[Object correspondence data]
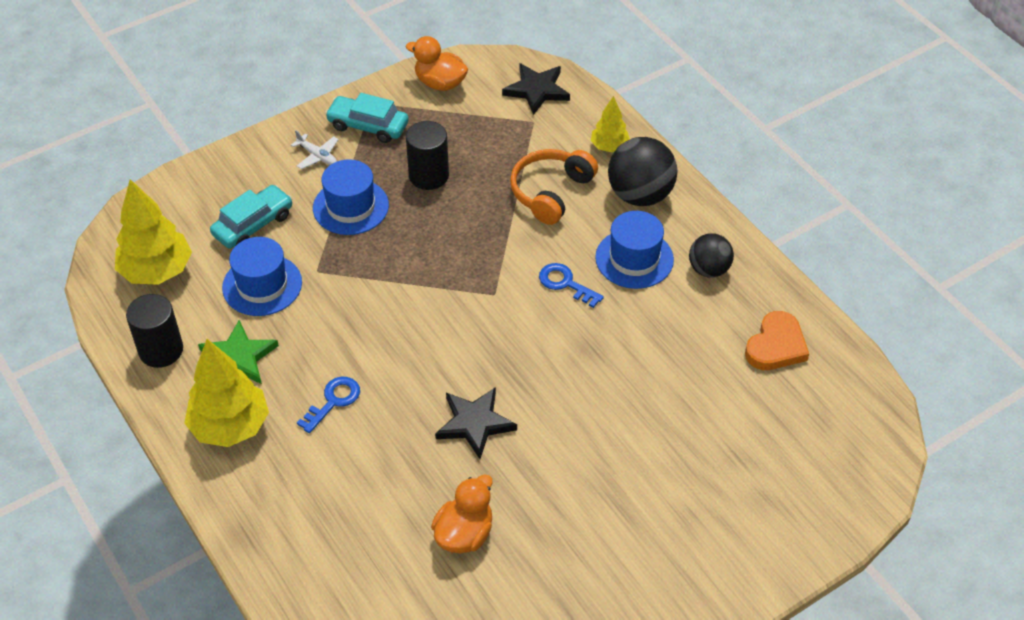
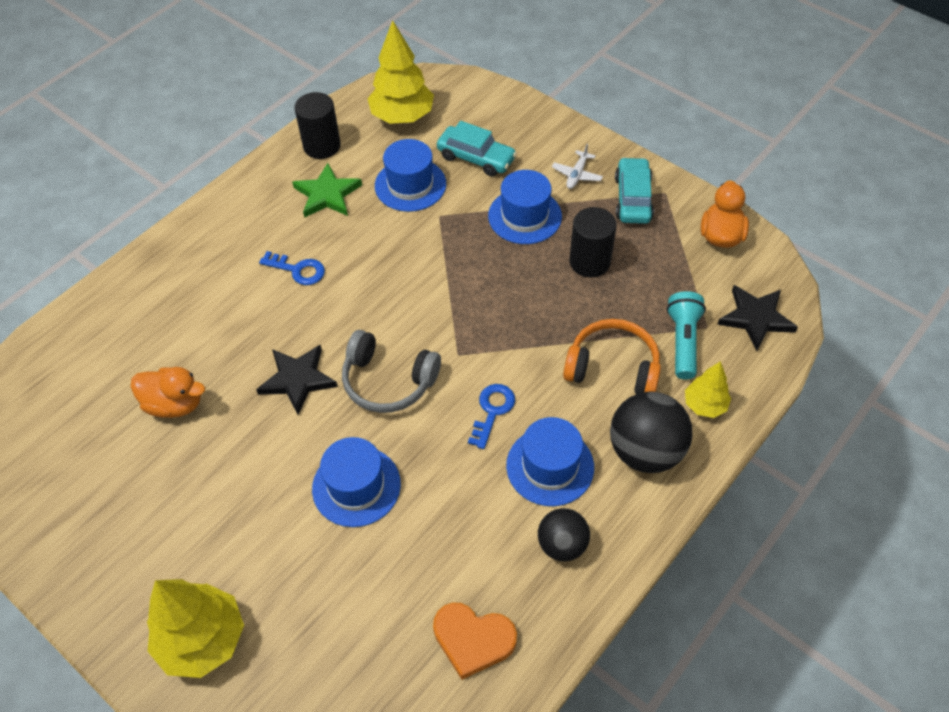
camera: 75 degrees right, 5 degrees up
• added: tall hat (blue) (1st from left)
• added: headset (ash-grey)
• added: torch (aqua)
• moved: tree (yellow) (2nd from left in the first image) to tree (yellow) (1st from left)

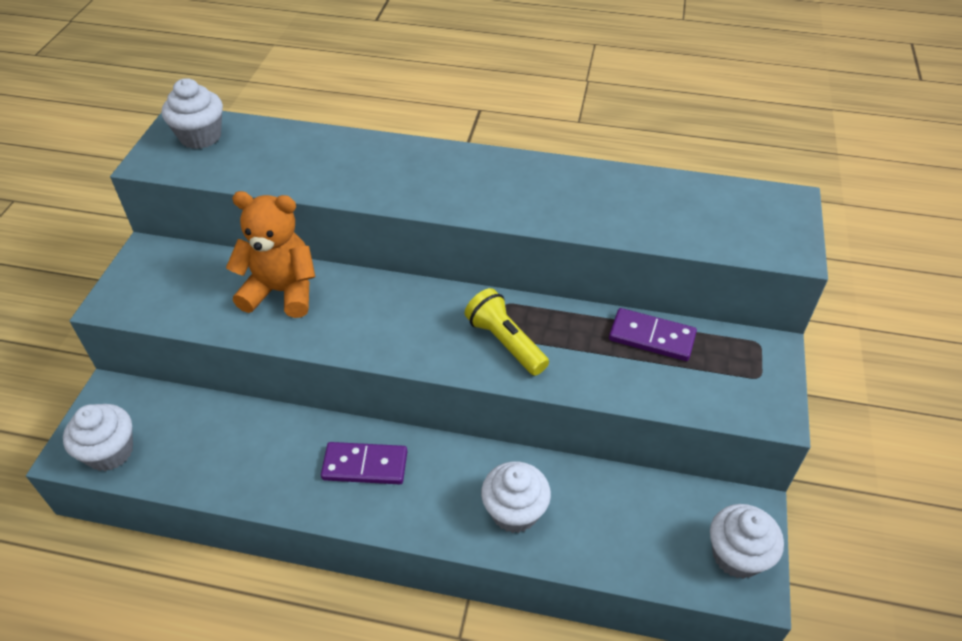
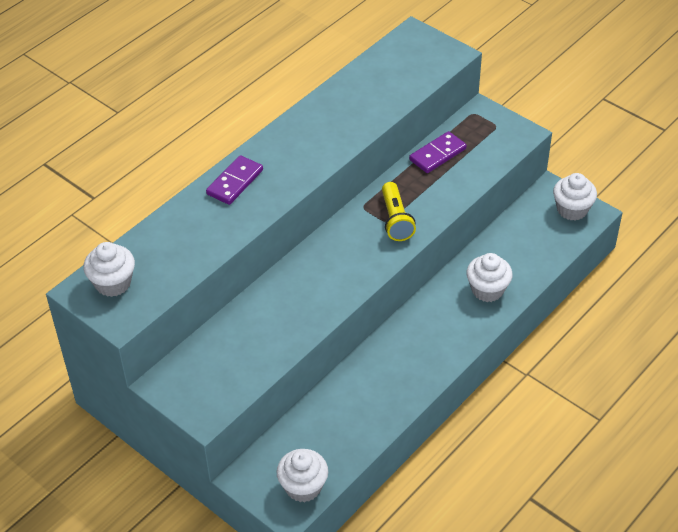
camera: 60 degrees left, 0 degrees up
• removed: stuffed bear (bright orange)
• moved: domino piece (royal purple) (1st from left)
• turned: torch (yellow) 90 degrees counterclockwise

...

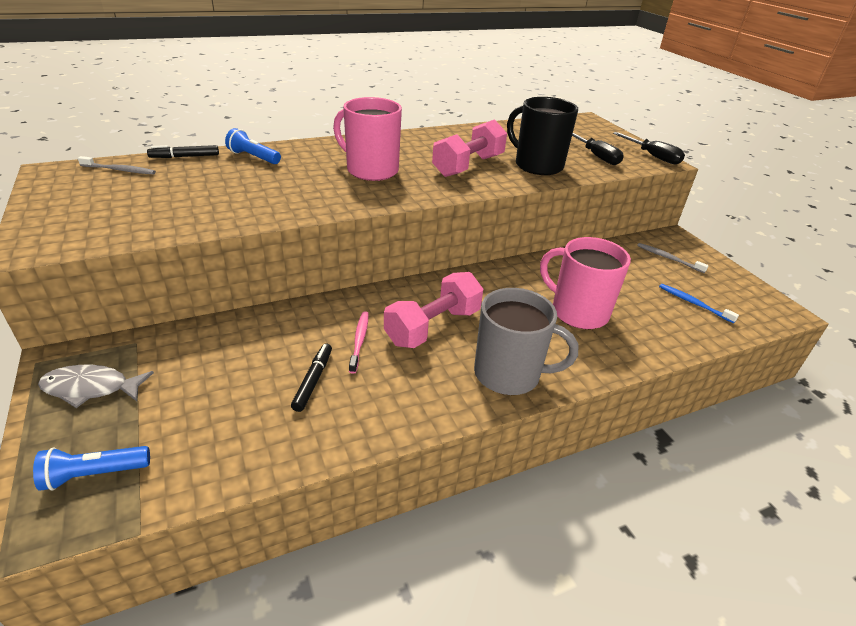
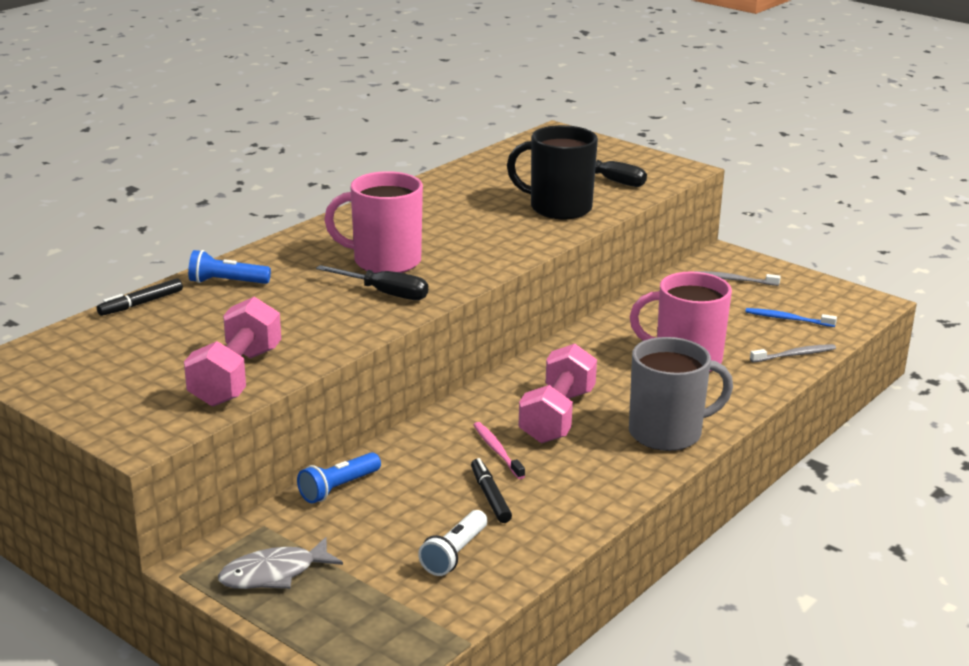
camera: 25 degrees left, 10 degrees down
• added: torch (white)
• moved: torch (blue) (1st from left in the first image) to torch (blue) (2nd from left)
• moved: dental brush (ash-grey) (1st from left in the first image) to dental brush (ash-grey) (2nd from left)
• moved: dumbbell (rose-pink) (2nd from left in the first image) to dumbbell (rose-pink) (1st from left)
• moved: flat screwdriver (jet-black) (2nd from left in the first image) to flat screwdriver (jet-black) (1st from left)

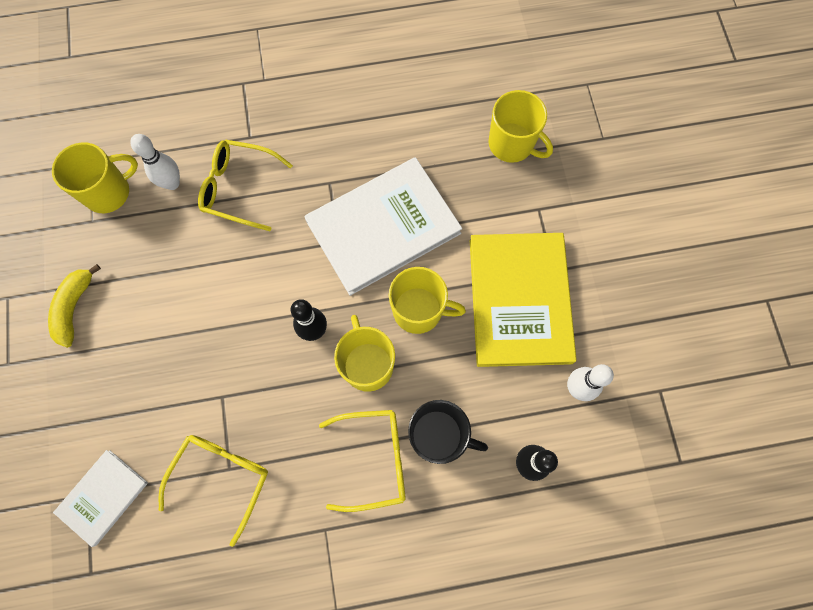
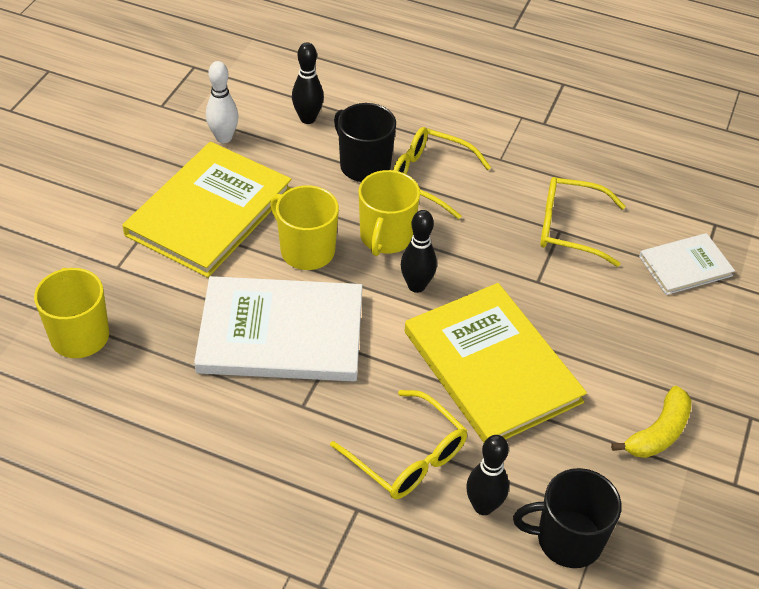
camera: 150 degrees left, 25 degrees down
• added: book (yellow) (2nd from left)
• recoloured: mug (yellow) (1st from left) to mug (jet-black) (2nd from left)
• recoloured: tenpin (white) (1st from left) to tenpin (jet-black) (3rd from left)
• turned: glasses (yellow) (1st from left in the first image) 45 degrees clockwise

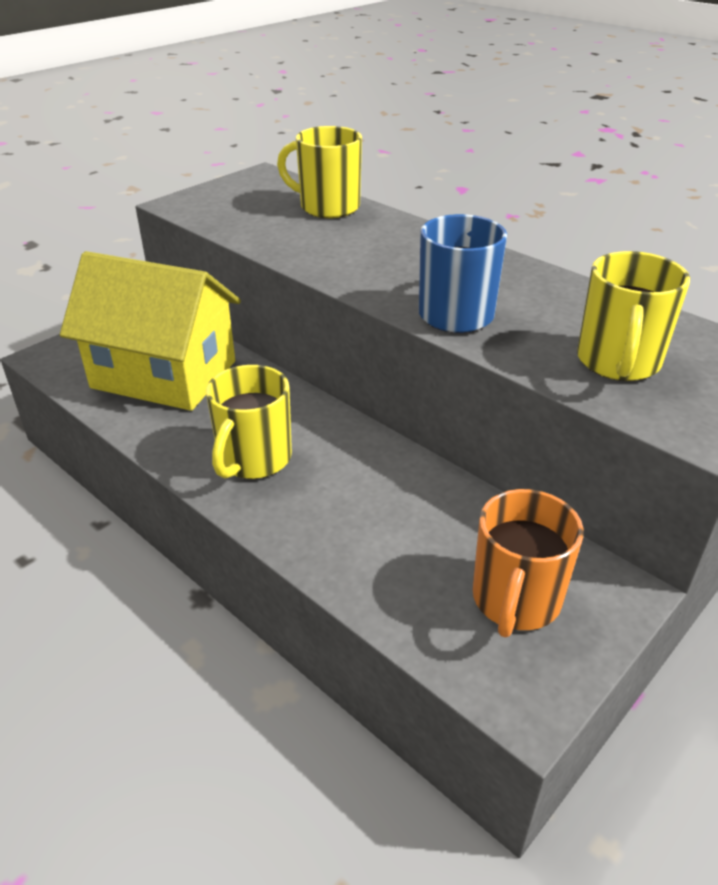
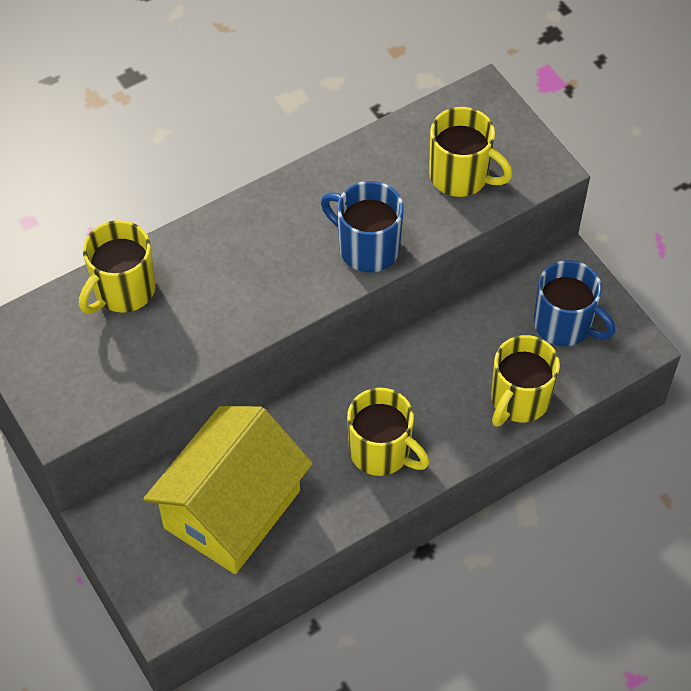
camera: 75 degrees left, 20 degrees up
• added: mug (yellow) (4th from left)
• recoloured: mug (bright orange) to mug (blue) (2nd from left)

### EXERCISE OBJECTIVE
An exact copy is needed of the stretch above that opens with the line containing "(blue) (1st from left)" and closes with the line containing "90 degrees counterclockwise"; the pictures are not part of it.

### EXERCISE SOLUTION
• added: tall hat (blue) (1st from left)
• added: headset (ash-grey)
• added: torch (aqua)
• moved: tree (yellow) (2nd from left in the first image) to tree (yellow) (1st from left)

camera: 60 degrees left, 0 degrees up
• removed: stuffed bear (bright orange)
• moved: domino piece (royal purple) (1st from left)
• turned: torch (yellow) 90 degrees counterclockwise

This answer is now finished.